Aim of the exercise = Could you set down exactly the lines in the records below between the line holding "pink star: (47, 162) -> (50, 171), size x1.5" and the line holding "green L-shape: (40, 219)", inclusive?

Records for the task =

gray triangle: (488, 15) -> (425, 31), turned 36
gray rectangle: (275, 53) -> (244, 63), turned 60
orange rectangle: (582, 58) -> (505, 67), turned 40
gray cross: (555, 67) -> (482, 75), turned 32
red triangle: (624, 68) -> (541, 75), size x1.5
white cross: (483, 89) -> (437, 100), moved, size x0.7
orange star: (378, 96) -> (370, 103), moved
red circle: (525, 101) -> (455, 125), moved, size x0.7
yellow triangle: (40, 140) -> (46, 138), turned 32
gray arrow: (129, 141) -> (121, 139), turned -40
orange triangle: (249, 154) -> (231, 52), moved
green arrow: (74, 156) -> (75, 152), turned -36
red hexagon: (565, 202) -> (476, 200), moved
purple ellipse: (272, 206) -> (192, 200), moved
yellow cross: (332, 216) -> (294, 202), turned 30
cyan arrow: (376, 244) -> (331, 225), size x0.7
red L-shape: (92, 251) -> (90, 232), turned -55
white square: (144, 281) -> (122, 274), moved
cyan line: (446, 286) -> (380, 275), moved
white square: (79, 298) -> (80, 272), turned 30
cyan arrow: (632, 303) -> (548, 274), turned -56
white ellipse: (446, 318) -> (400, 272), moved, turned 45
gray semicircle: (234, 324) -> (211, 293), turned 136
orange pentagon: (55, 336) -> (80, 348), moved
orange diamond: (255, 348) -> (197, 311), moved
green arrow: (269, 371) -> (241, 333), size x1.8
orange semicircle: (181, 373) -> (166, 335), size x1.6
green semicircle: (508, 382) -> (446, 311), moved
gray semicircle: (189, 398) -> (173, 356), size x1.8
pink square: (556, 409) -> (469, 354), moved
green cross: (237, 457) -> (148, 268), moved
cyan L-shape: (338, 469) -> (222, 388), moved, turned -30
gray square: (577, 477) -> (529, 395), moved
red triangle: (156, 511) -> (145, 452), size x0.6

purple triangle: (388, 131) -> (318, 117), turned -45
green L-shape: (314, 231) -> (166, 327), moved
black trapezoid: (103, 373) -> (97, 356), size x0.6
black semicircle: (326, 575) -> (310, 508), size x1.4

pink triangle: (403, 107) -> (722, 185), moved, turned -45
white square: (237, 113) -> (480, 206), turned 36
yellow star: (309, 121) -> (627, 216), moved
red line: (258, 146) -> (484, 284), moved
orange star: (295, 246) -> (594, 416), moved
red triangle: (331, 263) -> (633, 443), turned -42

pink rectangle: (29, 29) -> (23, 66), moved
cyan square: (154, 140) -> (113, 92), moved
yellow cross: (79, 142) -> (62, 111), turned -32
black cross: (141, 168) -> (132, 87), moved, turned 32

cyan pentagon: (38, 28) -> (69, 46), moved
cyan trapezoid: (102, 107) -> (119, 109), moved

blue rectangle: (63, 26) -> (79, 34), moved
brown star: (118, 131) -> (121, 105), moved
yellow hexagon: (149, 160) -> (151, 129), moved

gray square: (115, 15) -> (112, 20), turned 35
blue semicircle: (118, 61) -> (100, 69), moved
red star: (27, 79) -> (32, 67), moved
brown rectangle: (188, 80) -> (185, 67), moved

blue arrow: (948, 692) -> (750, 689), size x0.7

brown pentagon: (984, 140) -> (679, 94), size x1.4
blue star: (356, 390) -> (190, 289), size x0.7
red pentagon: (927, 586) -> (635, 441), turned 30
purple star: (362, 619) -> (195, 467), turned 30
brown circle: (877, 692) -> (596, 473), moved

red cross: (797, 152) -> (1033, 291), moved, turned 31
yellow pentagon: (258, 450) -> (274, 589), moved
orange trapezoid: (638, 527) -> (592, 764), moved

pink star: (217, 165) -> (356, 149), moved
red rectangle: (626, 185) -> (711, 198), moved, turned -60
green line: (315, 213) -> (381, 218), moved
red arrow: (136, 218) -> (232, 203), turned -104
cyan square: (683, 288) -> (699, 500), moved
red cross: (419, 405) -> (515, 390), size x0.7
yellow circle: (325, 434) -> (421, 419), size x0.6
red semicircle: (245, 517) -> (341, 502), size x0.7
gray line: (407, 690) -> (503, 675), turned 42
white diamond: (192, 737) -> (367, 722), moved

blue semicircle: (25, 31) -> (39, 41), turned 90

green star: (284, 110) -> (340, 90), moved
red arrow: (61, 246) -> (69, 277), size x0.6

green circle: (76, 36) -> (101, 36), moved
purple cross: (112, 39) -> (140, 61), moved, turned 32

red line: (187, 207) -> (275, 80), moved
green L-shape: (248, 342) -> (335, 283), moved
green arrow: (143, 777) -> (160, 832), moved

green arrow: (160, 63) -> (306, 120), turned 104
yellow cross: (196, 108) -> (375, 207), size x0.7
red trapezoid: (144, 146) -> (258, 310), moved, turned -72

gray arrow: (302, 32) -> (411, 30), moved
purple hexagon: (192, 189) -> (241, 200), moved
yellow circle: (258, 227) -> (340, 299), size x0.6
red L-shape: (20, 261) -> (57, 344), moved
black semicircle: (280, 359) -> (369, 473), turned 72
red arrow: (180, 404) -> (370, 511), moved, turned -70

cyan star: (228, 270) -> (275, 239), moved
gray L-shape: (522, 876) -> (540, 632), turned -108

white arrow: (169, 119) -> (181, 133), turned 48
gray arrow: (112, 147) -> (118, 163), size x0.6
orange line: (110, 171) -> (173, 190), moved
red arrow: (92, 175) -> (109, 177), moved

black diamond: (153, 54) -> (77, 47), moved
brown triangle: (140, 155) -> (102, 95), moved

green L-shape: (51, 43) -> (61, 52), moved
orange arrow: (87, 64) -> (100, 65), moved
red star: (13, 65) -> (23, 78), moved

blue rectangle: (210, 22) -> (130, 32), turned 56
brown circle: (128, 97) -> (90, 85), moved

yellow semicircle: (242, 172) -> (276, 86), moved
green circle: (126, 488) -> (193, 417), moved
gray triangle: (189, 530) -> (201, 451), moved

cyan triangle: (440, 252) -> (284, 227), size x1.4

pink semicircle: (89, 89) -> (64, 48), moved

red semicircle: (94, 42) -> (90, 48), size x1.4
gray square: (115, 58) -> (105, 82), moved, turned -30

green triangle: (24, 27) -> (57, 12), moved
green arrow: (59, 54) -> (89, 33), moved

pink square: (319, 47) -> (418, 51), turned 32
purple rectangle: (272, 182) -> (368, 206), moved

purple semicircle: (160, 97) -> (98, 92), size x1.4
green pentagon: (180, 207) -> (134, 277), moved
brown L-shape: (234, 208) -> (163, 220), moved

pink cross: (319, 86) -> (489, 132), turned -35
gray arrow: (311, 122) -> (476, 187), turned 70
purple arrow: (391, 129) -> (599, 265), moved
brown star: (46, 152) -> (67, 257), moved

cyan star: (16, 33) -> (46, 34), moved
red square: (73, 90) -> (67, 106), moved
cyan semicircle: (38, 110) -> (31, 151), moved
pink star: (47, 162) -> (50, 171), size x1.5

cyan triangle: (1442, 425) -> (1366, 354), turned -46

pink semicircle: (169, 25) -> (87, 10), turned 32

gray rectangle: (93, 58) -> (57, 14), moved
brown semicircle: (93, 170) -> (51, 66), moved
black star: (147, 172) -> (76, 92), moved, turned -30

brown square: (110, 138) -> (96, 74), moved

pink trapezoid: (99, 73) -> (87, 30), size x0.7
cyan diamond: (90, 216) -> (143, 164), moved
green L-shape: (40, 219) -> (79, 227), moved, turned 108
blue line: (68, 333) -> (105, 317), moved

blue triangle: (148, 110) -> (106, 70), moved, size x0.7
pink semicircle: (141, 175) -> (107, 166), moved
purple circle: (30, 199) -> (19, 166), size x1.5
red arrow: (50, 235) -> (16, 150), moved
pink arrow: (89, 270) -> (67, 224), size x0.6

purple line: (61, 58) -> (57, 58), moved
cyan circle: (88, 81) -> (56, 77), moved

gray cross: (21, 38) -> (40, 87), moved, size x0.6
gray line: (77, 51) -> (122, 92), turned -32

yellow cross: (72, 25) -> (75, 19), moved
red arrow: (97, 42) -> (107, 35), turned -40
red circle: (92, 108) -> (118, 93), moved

Response for this exercise =
pink star: (47, 162) -> (50, 171), size x1.5

cyan triangle: (1442, 425) -> (1366, 354), turned -46

pink semicircle: (169, 25) -> (87, 10), turned 32

gray rectangle: (93, 58) -> (57, 14), moved
brown semicircle: (93, 170) -> (51, 66), moved
black star: (147, 172) -> (76, 92), moved, turned -30

brown square: (110, 138) -> (96, 74), moved

pink trapezoid: (99, 73) -> (87, 30), size x0.7
cyan diamond: (90, 216) -> (143, 164), moved
green L-shape: (40, 219) -> (79, 227), moved, turned 108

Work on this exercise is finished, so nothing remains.